**What you have to do:**
Can you return every one of the lines below word for word, keeping their order?

**Records for the task:**
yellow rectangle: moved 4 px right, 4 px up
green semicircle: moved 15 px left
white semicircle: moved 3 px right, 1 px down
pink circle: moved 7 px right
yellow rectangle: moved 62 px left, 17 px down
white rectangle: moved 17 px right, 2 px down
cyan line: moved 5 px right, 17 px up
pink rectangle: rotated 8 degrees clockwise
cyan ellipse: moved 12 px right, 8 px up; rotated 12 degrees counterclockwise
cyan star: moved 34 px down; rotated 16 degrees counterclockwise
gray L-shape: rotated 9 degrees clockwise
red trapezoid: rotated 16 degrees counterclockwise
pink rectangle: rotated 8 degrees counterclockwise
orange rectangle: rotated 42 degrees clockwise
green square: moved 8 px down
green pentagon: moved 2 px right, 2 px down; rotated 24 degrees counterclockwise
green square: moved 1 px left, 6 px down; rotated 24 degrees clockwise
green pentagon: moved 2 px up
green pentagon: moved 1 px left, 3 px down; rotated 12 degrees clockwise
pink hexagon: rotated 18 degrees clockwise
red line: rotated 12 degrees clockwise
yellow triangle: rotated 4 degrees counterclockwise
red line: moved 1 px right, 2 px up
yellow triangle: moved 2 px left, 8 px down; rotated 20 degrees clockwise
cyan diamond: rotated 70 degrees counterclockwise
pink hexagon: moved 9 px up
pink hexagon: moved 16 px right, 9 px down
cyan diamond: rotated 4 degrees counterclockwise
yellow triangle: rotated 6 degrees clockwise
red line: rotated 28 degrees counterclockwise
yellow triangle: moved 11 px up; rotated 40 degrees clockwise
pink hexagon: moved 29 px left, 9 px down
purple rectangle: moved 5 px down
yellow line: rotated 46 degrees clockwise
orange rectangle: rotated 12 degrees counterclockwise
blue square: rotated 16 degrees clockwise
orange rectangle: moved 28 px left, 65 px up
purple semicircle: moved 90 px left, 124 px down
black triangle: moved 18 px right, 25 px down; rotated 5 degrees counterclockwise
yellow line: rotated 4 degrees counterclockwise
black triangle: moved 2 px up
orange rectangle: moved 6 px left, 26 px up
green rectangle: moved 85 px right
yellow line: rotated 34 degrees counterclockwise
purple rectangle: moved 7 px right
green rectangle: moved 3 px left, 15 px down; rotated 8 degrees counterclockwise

**Solution to this task:**
yellow rectangle: moved 4 px right, 4 px up
green semicircle: moved 15 px left
white semicircle: moved 3 px right, 1 px down
pink circle: moved 7 px right
yellow rectangle: moved 62 px left, 17 px down
white rectangle: moved 17 px right, 2 px down
cyan line: moved 5 px right, 17 px up
pink rectangle: rotated 8 degrees clockwise
cyan ellipse: moved 12 px right, 8 px up; rotated 12 degrees counterclockwise
cyan star: moved 34 px down; rotated 16 degrees counterclockwise
gray L-shape: rotated 9 degrees clockwise
red trapezoid: rotated 16 degrees counterclockwise
pink rectangle: rotated 8 degrees counterclockwise
orange rectangle: rotated 42 degrees clockwise
green square: moved 8 px down
green pentagon: moved 2 px right, 2 px down; rotated 24 degrees counterclockwise
green square: moved 1 px left, 6 px down; rotated 24 degrees clockwise
green pentagon: moved 2 px up
green pentagon: moved 1 px left, 3 px down; rotated 12 degrees clockwise
pink hexagon: rotated 18 degrees clockwise
red line: rotated 12 degrees clockwise
yellow triangle: rotated 4 degrees counterclockwise
red line: moved 1 px right, 2 px up
yellow triangle: moved 2 px left, 8 px down; rotated 20 degrees clockwise
cyan diamond: rotated 70 degrees counterclockwise
pink hexagon: moved 9 px up
pink hexagon: moved 16 px right, 9 px down
cyan diamond: rotated 4 degrees counterclockwise
yellow triangle: rotated 6 degrees clockwise
red line: rotated 28 degrees counterclockwise
yellow triangle: moved 11 px up; rotated 40 degrees clockwise
pink hexagon: moved 29 px left, 9 px down
purple rectangle: moved 5 px down
yellow line: rotated 46 degrees clockwise
orange rectangle: rotated 12 degrees counterclockwise
blue square: rotated 16 degrees clockwise
orange rectangle: moved 28 px left, 65 px up
purple semicircle: moved 90 px left, 124 px down
black triangle: moved 18 px right, 25 px down; rotated 5 degrees counterclockwise
yellow line: rotated 4 degrees counterclockwise
black triangle: moved 2 px up
orange rectangle: moved 6 px left, 26 px up
green rectangle: moved 85 px right
yellow line: rotated 34 degrees counterclockwise
purple rectangle: moved 7 px right
green rectangle: moved 3 px left, 15 px down; rotated 8 degrees counterclockwise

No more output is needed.